◆ The request ◆
Copy every line of the material below character for character, and leave the pictures out of your answer.

◆ Dataset entries ◆
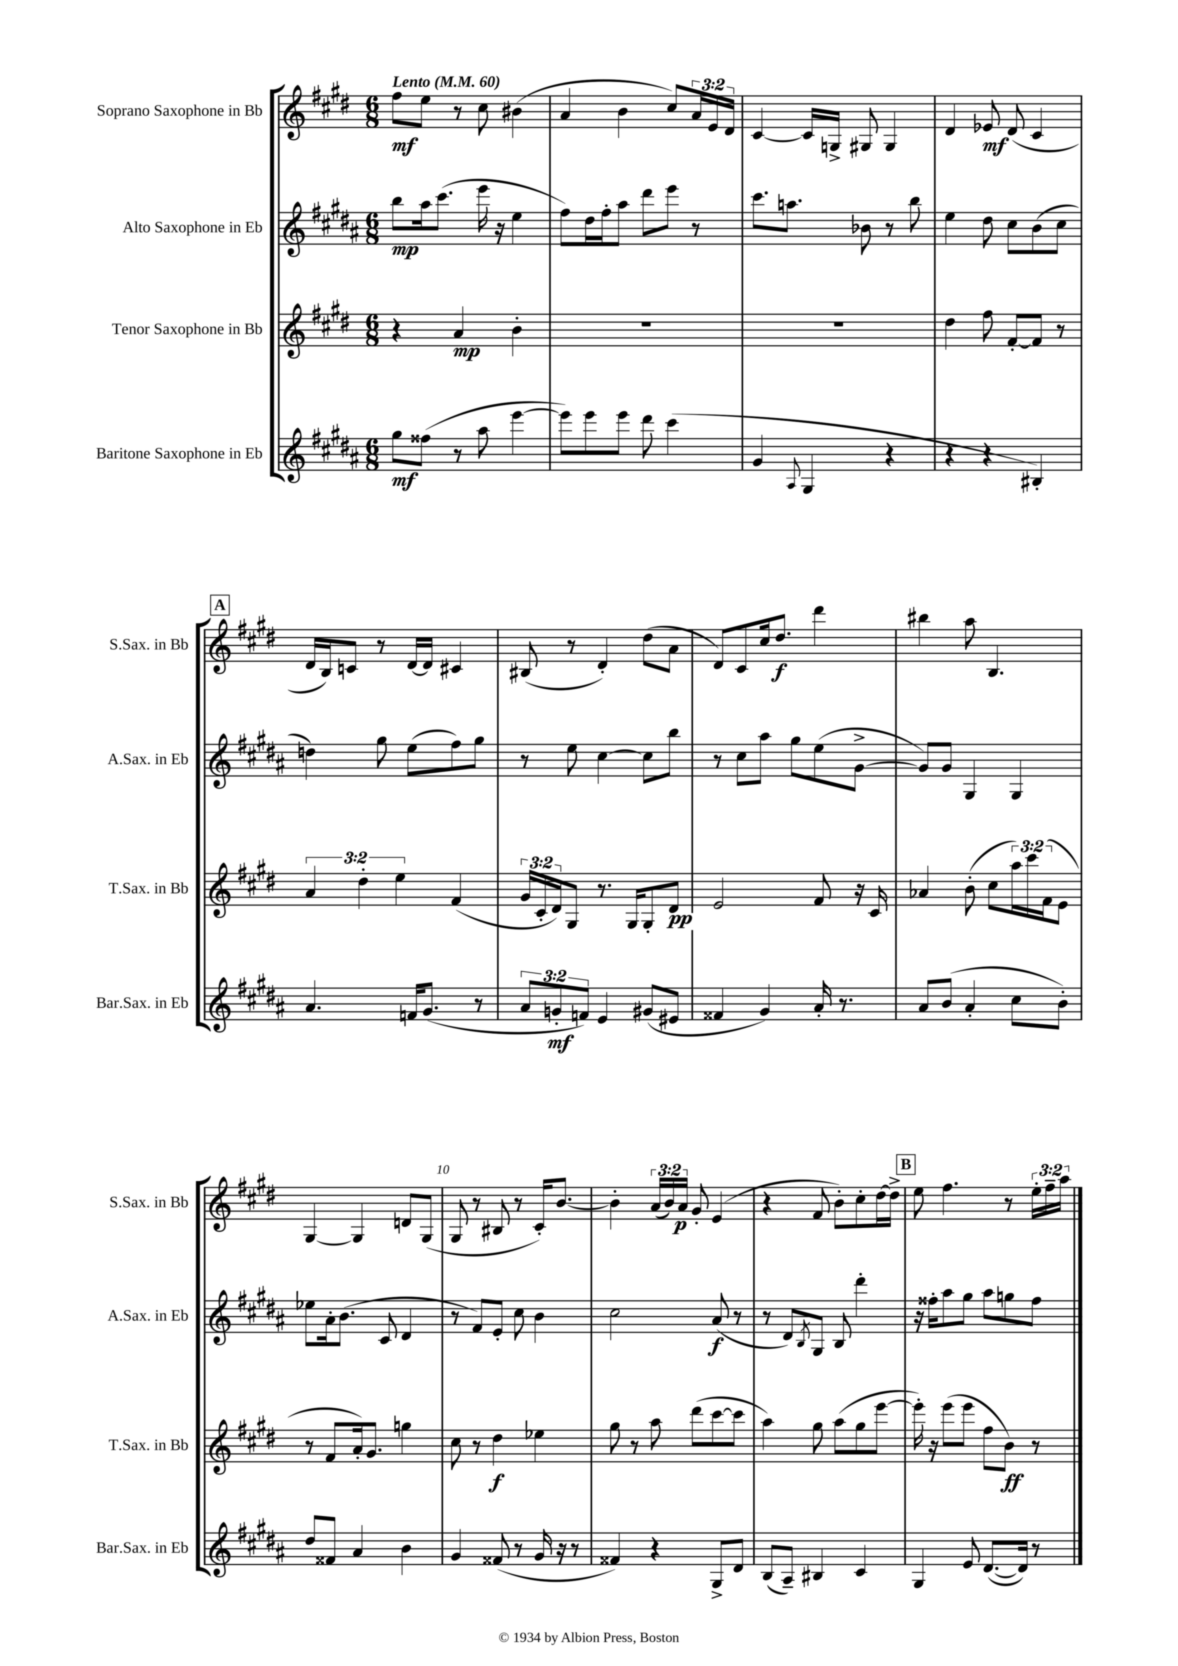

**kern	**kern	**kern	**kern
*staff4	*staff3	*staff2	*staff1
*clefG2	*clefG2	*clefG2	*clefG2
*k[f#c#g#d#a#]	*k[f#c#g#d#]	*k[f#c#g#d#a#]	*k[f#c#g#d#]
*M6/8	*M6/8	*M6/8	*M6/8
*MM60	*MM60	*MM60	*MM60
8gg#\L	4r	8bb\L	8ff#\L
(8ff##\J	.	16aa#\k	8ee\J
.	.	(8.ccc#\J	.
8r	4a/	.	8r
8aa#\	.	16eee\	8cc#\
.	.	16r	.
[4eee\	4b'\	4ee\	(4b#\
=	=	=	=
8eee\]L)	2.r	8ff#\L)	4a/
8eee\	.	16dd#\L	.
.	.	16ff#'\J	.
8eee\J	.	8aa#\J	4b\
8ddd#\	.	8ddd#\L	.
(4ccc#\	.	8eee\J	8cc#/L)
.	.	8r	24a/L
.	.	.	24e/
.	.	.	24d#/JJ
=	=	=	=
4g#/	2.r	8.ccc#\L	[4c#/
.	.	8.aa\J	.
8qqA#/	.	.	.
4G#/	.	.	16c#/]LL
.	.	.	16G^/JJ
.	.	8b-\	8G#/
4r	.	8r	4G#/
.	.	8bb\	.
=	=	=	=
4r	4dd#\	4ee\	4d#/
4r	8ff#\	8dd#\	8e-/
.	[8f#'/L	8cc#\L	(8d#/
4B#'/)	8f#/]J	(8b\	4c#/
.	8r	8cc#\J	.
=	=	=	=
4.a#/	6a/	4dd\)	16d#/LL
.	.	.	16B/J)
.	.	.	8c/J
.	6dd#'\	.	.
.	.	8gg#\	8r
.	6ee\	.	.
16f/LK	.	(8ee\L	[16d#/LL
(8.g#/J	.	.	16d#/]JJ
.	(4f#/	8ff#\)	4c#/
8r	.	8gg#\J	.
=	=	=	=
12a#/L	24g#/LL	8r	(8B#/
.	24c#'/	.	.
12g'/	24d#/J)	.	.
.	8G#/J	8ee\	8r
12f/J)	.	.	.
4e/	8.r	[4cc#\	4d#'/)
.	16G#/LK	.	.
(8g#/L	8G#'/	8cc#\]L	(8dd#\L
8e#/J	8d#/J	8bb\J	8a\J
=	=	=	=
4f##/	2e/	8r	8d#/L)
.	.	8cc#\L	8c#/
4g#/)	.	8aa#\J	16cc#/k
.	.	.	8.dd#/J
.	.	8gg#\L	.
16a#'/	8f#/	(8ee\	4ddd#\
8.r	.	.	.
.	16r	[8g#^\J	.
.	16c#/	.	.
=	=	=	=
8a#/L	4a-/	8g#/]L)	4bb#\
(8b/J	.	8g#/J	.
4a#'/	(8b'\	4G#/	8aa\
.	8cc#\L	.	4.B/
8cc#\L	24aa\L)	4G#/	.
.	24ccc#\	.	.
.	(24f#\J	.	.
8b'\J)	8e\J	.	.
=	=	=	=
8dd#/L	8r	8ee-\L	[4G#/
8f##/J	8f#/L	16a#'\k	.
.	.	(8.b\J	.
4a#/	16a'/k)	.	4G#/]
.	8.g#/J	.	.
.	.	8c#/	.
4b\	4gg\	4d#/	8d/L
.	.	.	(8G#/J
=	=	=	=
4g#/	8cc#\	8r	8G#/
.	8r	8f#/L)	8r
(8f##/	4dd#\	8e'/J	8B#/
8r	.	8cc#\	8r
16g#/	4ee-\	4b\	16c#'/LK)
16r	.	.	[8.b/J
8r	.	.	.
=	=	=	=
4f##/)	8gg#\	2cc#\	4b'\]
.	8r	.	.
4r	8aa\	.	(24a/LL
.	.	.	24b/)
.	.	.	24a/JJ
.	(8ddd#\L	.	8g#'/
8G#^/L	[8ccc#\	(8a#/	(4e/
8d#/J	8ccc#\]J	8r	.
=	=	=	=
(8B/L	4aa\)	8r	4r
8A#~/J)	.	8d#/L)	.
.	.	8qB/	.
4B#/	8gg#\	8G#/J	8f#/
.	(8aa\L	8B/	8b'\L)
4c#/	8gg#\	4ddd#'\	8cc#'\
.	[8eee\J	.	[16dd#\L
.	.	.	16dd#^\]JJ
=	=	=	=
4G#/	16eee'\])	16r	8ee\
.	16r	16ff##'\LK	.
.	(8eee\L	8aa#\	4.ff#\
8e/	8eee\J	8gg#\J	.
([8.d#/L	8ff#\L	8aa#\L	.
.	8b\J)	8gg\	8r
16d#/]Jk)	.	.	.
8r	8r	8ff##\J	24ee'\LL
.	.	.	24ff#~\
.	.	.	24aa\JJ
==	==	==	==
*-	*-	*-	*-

◆ The answer ◆
**kern	**kern	**kern	**kern
*staff4	*staff3	*staff2	*staff1
*clefG2	*clefG2	*clefG2	*clefG2
*k[f#c#g#d#a#]	*k[f#c#g#d#]	*k[f#c#g#d#a#]	*k[f#c#g#d#]
*M6/8	*M6/8	*M6/8	*M6/8
*MM60	*MM60	*MM60	*MM60
8gg#\L	4r	8bb\L	8ff#\L
(8ff##\J	.	16aa#\k	8ee\J
.	.	(8.ccc#\J	.
8r	4a/	.	8r
8aa#\	.	16eee\	8cc#\
.	.	16r	.
[4eee\	4b'\	4ee\	(4b#\
=	=	=	=
8eee\]L)	2.r	8ff#\L)	4a/
8eee\	.	16dd#\L	.
.	.	16ff#'\J	.
8eee\J	.	8aa#\J	4b\
8ddd#\	.	8ddd#\L	.
(4ccc#\	.	8eee\J	8cc#/L)
.	.	8r	24a/L
.	.	.	24e/
.	.	.	24d#/JJ
=	=	=	=
4g#/	2.r	8.ccc#\L	[4c#/
.	.	8.aa\J	.
8qqA#/	.	.	.
4G#/	.	.	16c#/]LL
.	.	.	16G^/JJ
.	.	8b-\	8G#/
4r	.	8r	4G#/
.	.	8bb\	.
=	=	=	=
4r	4dd#\	4ee\	4d#/
4r	8ff#\	8dd#\	8e-/
.	[8f#'/L	8cc#\L	(8d#/
4B#'/)	8f#/]J	(8b\	4c#/
.	8r	8cc#\J	.
=	=	=	=
4.a#/	6a/	4dd\)	16d#/LL
.	.	.	16B/J)
.	.	.	8c/J
.	6dd#'\	.	.
.	.	8gg#\	8r
.	6ee\	.	.
16f/LK	.	(8ee\L	[16d#/LL
(8.g#/J	.	.	16d#/]JJ
.	(4f#/	8ff#\)	4c#/
8r	.	8gg#\J	.
=	=	=	=
12a#/L	24g#/LL	8r	(8B#/
.	24c#'/	.	.
12g'/	24d#/J)	.	.
.	8G#/J	8ee\	8r
12f/J)	.	.	.
4e/	8.r	[4cc#\	4d#'/)
.	16G#/LK	.	.
(8g#/L	8G#'/	8cc#\]L	(8dd#\L
8e#/J	8d#/J	8bb\J	8a\J
=	=	=	=
4f##/	2e/	8r	8d#/L)
.	.	8cc#\L	8c#/
4g#/)	.	8aa#\J	16cc#/k
.	.	.	8.dd#/J
.	.	8gg#\L	.
16a#'/	8f#/	(8ee\	4ddd#\
8.r	.	.	.
.	16r	[8g#^\J	.
.	16c#/	.	.
=	=	=	=
8a#/L	4a-/	8g#/]L)	4bb#\
(8b/J	.	8g#/J	.
4a#'/	(8b'\	4G#/	8aa\
.	8cc#\L	.	4.B/
8cc#\L	24aa\L)	4G#/	.
.	24ccc#\	.	.
.	(24f#\J	.	.
8b'\J)	8e\J	.	.
=	=	=	=
8dd#/L	8r	8ee-\L	[4G#/
8f##/J	8f#/L	16a#'\k	.
.	.	(8.b\J	.
4a#/	16a'/k)	.	4G#/]
.	8.g#/J	.	.
.	.	8c#/	.
4b\	4gg\	4d#/	8d/L
.	.	.	(8G#/J
=	=	=	=
4g#/	8cc#\	8r	8G#/
.	8r	8f#/L)	8r
(8f##/	4dd#\	8e'/J	8B#/
8r	.	8cc#\	8r
16g#/	4ee-\	4b\	16c#'/LK)
16r	.	.	[8.b/J
8r	.	.	.
=	=	=	=
4f##/)	8gg#\	2cc#\	4b'\]
.	8r	.	.
4r	8aa\	.	(24a/LL
.	.	.	24b/)
.	.	.	24a/JJ
.	(8ddd#\L	.	8g#'/
8G#^/L	[8ccc#\	(8a#/	(4e/
8d#/J	8ccc#\]J	8r	.
=	=	=	=
(8B/L	4aa\)	8r	4r
8A#~/J)	.	8d#/L)	.
.	.	8qB/	.
4B#/	8gg#\	8G#/J	8f#/
.	(8aa\L	8B/	8b'\L)
4c#/	8gg#\	4ddd#'\	8cc#'\
.	[8eee\J	.	[16dd#\L
.	.	.	16dd#^\]JJ
=	=	=	=
4G#/	16eee'\])	16r	8ee\
.	16r	16ff##'\LK	.
.	(8eee\L	8aa#\	4.ff#\
8e/	8eee\J	8gg#\J	.
([8.d#/L	8ff#\L	8aa#\L	.
.	8b\J)	8gg\	8r
16d#/]Jk)	.	.	.
8r	8r	8ff##\J	24ee'\LL
.	.	.	24ff#~\
.	.	.	24aa\JJ
==	==	==	==
*-	*-	*-	*-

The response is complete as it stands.